__Try it__
What is needed here is every entry, retyped exactly.
##### Extracted entries #####
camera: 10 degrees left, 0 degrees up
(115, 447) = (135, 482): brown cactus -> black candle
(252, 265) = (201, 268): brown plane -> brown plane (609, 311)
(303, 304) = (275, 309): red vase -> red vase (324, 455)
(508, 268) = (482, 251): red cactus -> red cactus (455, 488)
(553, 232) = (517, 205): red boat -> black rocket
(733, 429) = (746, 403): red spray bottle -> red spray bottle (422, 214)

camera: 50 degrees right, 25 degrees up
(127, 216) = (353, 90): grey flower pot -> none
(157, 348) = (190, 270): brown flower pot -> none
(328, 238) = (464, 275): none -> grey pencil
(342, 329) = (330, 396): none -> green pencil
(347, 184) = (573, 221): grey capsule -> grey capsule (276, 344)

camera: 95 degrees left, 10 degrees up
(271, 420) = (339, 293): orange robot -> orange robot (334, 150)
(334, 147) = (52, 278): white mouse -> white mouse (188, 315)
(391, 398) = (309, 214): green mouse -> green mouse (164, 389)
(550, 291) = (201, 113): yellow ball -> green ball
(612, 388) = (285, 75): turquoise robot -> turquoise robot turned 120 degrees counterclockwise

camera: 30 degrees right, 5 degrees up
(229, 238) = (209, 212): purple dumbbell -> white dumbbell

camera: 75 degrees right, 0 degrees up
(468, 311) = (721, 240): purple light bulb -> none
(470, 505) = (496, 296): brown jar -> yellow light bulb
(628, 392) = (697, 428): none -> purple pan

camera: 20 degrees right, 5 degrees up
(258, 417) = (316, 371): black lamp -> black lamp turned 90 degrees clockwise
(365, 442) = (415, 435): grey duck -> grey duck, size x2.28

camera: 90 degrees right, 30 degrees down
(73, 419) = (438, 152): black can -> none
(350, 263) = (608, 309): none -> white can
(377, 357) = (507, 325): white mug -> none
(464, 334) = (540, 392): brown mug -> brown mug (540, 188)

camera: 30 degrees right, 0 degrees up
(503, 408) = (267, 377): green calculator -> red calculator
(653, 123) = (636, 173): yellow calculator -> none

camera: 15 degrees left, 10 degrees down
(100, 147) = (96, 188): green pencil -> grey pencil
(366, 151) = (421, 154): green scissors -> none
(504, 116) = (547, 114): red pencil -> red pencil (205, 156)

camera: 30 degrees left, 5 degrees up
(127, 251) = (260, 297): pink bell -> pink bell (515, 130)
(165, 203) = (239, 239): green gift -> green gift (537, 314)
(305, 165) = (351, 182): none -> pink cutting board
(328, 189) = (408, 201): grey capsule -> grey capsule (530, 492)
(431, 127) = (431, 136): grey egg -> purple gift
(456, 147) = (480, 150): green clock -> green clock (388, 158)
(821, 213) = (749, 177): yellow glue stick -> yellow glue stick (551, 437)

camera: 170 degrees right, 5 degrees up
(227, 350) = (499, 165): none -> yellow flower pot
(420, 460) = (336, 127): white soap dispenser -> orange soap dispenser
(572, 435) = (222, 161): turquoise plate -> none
#####
__Output__
camera: 10 degrees left, 0 degrees up
(115, 447) = (135, 482): brown cactus -> black candle
(252, 265) = (201, 268): brown plane -> brown plane (609, 311)
(303, 304) = (275, 309): red vase -> red vase (324, 455)
(508, 268) = (482, 251): red cactus -> red cactus (455, 488)
(553, 232) = (517, 205): red boat -> black rocket
(733, 429) = (746, 403): red spray bottle -> red spray bottle (422, 214)

camera: 50 degrees right, 25 degrees up
(127, 216) = (353, 90): grey flower pot -> none
(157, 348) = (190, 270): brown flower pot -> none
(328, 238) = (464, 275): none -> grey pencil
(342, 329) = (330, 396): none -> green pencil
(347, 184) = (573, 221): grey capsule -> grey capsule (276, 344)

camera: 95 degrees left, 10 degrees up
(271, 420) = (339, 293): orange robot -> orange robot (334, 150)
(334, 147) = (52, 278): white mouse -> white mouse (188, 315)
(391, 398) = (309, 214): green mouse -> green mouse (164, 389)
(550, 291) = (201, 113): yellow ball -> green ball
(612, 388) = (285, 75): turquoise robot -> turquoise robot turned 120 degrees counterclockwise

camera: 30 degrees right, 5 degrees up
(229, 238) = (209, 212): purple dumbbell -> white dumbbell

camera: 75 degrees right, 0 degrees up
(468, 311) = (721, 240): purple light bulb -> none
(470, 505) = (496, 296): brown jar -> yellow light bulb
(628, 392) = (697, 428): none -> purple pan

camera: 20 degrees right, 5 degrees up
(258, 417) = (316, 371): black lamp -> black lamp turned 90 degrees clockwise
(365, 442) = (415, 435): grey duck -> grey duck, size x2.28

camera: 90 degrees right, 30 degrees down
(73, 419) = (438, 152): black can -> none
(350, 263) = (608, 309): none -> white can
(377, 357) = (507, 325): white mug -> none
(464, 334) = (540, 392): brown mug -> brown mug (540, 188)

camera: 30 degrees right, 0 degrees up
(503, 408) = (267, 377): green calculator -> red calculator
(653, 123) = (636, 173): yellow calculator -> none

camera: 15 degrees left, 10 degrees down
(100, 147) = (96, 188): green pencil -> grey pencil
(366, 151) = (421, 154): green scissors -> none
(504, 116) = (547, 114): red pencil -> red pencil (205, 156)

camera: 30 degrees left, 5 degrees up
(127, 251) = (260, 297): pink bell -> pink bell (515, 130)
(165, 203) = (239, 239): green gift -> green gift (537, 314)
(305, 165) = (351, 182): none -> pink cutting board
(328, 189) = (408, 201): grey capsule -> grey capsule (530, 492)
(431, 127) = (431, 136): grey egg -> purple gift
(456, 147) = (480, 150): green clock -> green clock (388, 158)
(821, 213) = (749, 177): yellow glue stick -> yellow glue stick (551, 437)

camera: 170 degrees right, 5 degrees up
(227, 350) = (499, 165): none -> yellow flower pot
(420, 460) = (336, 127): white soap dispenser -> orange soap dispenser
(572, 435) = (222, 161): turquoise plate -> none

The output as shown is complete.